*** Records provided Section Begins ***

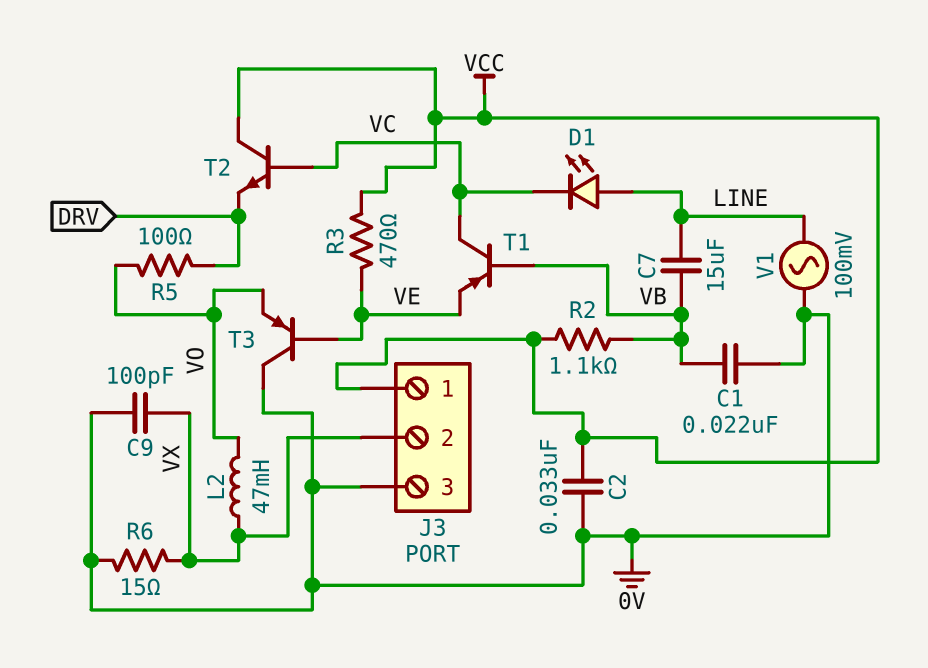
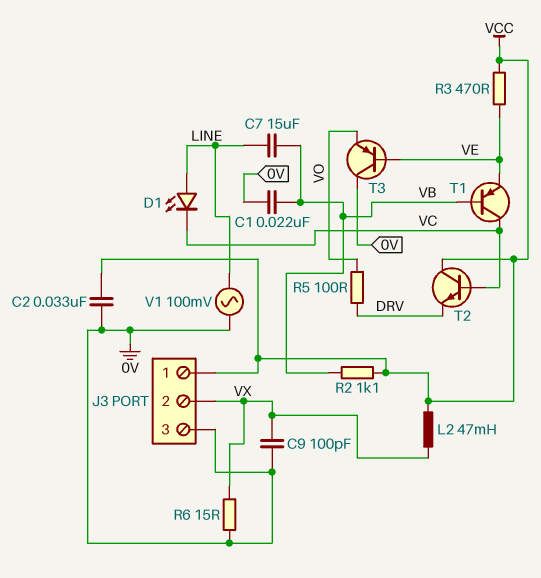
L2: 47mH (VO, VX) -> 47mH (VCC, VX)

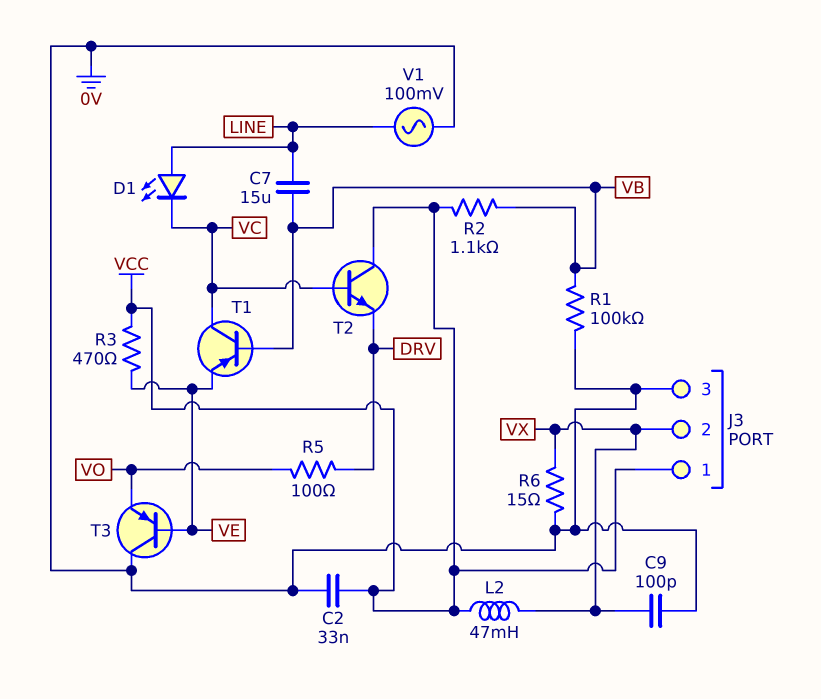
C1: 22nF (0V, VB) -> none
R1: none -> 100k (0V, VB)

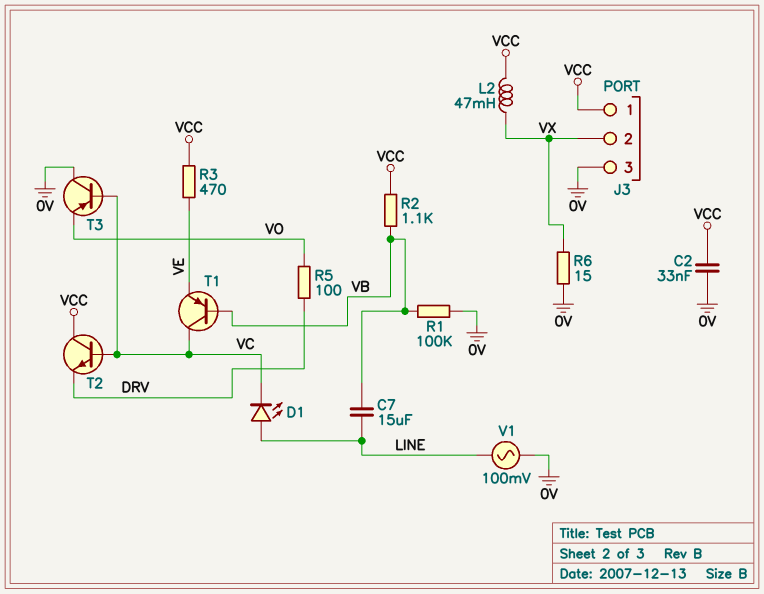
C9: 100pF (0V, VX) -> none
T3: PNP (B VE, C 0V, E VO) -> PNP (B VC, C 0V, E VO)

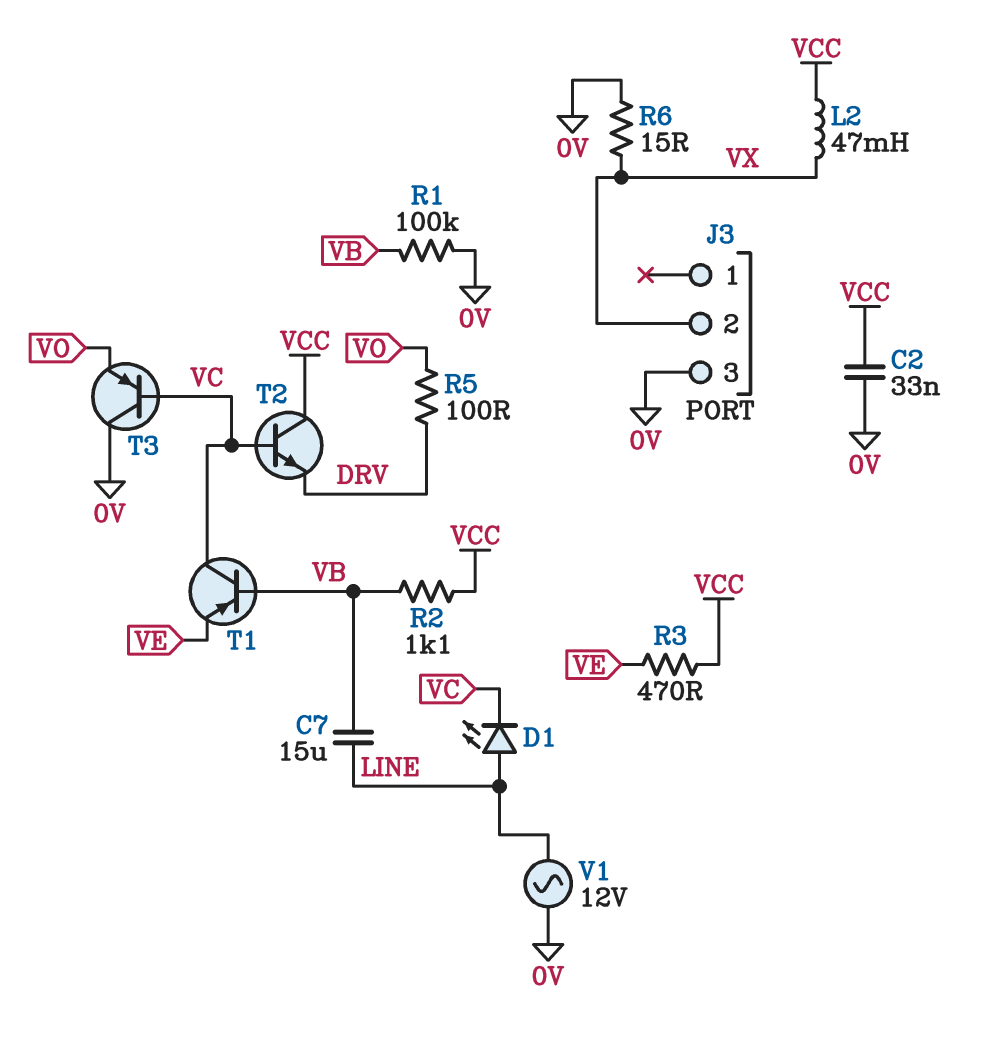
J3 pin 1: VCC -> none
V1: AC 100mV (0V, LINE) -> AC 12V (0V, LINE)

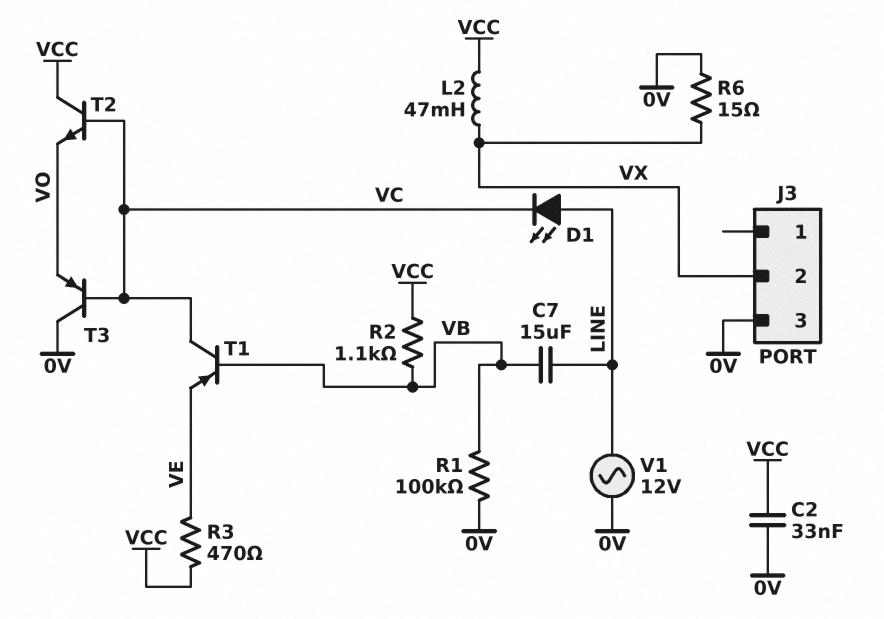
R5: 100 (DRV, VO) -> none
T2: NPN (B VC, C VCC, E DRV) -> NPN (B VC, C VCC, E VO)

*** Records provided Section Ends ***

* [About this exercise]
Which lines above hold the string "none"? Please copy all of them.

* [Your solution]
C1: 22nF (0V, VB) -> none
R1: none -> 100k (0V, VB)
C9: 100pF (0V, VX) -> none
J3 pin 1: VCC -> none
R5: 100 (DRV, VO) -> none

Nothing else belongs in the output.